* _SOURCE INFORMATION_:
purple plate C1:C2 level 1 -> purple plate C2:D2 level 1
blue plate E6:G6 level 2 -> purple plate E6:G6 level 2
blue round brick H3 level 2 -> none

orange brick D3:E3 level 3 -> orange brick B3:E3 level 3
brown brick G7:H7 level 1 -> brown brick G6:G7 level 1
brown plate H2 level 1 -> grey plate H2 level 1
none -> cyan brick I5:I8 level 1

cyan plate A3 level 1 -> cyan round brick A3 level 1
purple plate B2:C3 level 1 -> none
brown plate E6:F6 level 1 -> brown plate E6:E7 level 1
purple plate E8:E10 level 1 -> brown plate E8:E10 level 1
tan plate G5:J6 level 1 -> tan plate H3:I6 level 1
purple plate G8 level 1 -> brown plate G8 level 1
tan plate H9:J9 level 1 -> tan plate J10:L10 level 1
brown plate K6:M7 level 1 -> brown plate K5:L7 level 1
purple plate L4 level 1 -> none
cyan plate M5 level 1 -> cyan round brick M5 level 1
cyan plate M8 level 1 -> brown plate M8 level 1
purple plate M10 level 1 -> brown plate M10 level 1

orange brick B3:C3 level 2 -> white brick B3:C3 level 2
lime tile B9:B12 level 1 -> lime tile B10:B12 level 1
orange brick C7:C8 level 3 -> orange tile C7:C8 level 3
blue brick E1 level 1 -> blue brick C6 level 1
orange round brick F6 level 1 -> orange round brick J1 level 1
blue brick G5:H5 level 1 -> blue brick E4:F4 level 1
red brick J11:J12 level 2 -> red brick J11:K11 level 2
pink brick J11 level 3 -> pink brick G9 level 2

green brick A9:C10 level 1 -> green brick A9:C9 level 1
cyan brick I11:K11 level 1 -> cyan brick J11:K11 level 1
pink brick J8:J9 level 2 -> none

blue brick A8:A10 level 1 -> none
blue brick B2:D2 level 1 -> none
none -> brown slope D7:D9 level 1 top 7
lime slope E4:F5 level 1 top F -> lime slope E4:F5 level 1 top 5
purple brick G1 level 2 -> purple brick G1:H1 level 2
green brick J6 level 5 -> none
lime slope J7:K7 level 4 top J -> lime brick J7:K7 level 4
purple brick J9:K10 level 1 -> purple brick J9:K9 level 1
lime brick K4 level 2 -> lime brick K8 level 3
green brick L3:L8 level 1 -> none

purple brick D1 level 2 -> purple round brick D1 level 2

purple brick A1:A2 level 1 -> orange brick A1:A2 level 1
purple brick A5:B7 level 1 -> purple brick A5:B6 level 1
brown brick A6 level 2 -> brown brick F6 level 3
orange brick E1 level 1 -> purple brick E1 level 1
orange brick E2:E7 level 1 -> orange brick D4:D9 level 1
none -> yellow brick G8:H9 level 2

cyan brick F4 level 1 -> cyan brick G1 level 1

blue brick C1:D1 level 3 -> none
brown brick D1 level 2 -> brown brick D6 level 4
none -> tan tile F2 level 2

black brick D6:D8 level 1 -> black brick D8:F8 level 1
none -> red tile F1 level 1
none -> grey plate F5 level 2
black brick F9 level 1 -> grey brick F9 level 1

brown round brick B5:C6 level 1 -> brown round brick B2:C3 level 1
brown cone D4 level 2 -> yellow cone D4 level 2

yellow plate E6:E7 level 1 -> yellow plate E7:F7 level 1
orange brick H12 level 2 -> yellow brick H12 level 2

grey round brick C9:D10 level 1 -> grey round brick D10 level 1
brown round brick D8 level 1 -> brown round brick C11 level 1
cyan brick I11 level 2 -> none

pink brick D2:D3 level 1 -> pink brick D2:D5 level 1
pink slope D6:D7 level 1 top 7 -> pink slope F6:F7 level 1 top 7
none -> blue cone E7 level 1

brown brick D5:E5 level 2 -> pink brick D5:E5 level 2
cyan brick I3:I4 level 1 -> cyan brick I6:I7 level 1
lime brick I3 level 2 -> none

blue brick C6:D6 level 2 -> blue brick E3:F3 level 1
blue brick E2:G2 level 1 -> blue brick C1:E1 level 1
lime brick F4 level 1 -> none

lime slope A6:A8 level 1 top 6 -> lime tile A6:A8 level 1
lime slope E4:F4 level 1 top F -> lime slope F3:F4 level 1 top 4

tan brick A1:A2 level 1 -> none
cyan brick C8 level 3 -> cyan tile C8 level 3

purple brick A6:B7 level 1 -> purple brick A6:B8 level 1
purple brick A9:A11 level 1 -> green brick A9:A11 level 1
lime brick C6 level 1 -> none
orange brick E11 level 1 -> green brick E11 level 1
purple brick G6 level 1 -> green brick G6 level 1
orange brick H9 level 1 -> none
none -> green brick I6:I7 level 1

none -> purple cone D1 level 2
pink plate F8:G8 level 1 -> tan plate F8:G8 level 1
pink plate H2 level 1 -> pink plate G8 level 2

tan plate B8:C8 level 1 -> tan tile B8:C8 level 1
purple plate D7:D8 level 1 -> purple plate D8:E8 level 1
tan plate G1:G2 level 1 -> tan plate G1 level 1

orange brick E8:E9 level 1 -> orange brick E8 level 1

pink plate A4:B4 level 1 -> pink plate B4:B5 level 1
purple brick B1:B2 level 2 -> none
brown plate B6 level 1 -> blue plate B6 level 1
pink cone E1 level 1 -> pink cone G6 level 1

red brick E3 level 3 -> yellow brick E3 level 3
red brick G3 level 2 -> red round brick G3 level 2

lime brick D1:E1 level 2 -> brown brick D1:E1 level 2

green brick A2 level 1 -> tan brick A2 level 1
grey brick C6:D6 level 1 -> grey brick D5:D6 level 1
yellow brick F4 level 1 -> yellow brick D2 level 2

* _EXERCISE AIM_: Could you write out, exactly as they stand, only the lines above that begin at the line with "brown brick G7:H7" and stop after the line with "tan plate H9:J9"?

* _OUTPUT_:
brown brick G7:H7 level 1 -> brown brick G6:G7 level 1
brown plate H2 level 1 -> grey plate H2 level 1
none -> cyan brick I5:I8 level 1

cyan plate A3 level 1 -> cyan round brick A3 level 1
purple plate B2:C3 level 1 -> none
brown plate E6:F6 level 1 -> brown plate E6:E7 level 1
purple plate E8:E10 level 1 -> brown plate E8:E10 level 1
tan plate G5:J6 level 1 -> tan plate H3:I6 level 1
purple plate G8 level 1 -> brown plate G8 level 1
tan plate H9:J9 level 1 -> tan plate J10:L10 level 1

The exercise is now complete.